Supplied entries:
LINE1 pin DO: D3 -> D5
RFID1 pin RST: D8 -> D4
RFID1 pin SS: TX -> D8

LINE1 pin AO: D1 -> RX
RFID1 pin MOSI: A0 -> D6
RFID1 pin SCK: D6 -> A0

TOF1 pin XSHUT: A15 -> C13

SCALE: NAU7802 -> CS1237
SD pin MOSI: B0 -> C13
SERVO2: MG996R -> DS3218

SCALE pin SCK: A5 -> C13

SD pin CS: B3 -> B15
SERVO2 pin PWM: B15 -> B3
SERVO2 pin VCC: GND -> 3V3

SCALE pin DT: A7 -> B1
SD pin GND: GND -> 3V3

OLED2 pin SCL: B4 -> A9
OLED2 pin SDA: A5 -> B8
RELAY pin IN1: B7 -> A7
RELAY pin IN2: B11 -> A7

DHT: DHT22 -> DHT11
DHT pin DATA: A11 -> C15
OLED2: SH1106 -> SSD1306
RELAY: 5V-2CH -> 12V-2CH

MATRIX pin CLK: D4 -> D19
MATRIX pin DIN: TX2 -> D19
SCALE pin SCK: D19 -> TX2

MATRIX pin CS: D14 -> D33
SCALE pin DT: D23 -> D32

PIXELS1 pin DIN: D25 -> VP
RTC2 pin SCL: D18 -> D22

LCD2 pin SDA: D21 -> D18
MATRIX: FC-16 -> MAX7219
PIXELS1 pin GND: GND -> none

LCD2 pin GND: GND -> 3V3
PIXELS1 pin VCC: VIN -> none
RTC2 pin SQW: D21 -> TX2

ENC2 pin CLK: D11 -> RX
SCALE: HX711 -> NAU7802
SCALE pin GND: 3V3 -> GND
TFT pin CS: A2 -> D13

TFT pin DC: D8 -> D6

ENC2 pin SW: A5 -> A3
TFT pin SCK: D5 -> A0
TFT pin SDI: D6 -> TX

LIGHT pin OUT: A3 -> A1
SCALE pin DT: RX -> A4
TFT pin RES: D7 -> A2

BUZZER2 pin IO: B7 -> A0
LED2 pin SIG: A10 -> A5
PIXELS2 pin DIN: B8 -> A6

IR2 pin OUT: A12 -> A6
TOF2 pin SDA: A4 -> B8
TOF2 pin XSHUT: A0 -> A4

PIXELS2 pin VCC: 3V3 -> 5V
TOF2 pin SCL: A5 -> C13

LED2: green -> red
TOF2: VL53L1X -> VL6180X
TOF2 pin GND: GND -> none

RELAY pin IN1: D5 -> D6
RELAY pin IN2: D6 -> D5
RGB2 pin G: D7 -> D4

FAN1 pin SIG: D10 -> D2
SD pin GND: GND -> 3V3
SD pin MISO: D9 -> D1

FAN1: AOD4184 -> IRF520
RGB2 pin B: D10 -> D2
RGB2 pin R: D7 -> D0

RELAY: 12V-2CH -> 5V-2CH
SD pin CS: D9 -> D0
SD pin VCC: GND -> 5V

What this task involves: Nothing but the lines from the start of the data through the line holding "LCD2 pin GND: GND -> 3V3" should be restated, and each one exactly.

Solved exercise:
LINE1 pin DO: D3 -> D5
RFID1 pin RST: D8 -> D4
RFID1 pin SS: TX -> D8

LINE1 pin AO: D1 -> RX
RFID1 pin MOSI: A0 -> D6
RFID1 pin SCK: D6 -> A0

TOF1 pin XSHUT: A15 -> C13

SCALE: NAU7802 -> CS1237
SD pin MOSI: B0 -> C13
SERVO2: MG996R -> DS3218

SCALE pin SCK: A5 -> C13

SD pin CS: B3 -> B15
SERVO2 pin PWM: B15 -> B3
SERVO2 pin VCC: GND -> 3V3

SCALE pin DT: A7 -> B1
SD pin GND: GND -> 3V3

OLED2 pin SCL: B4 -> A9
OLED2 pin SDA: A5 -> B8
RELAY pin IN1: B7 -> A7
RELAY pin IN2: B11 -> A7

DHT: DHT22 -> DHT11
DHT pin DATA: A11 -> C15
OLED2: SH1106 -> SSD1306
RELAY: 5V-2CH -> 12V-2CH

MATRIX pin CLK: D4 -> D19
MATRIX pin DIN: TX2 -> D19
SCALE pin SCK: D19 -> TX2

MATRIX pin CS: D14 -> D33
SCALE pin DT: D23 -> D32

PIXELS1 pin DIN: D25 -> VP
RTC2 pin SCL: D18 -> D22

LCD2 pin SDA: D21 -> D18
MATRIX: FC-16 -> MAX7219
PIXELS1 pin GND: GND -> none

LCD2 pin GND: GND -> 3V3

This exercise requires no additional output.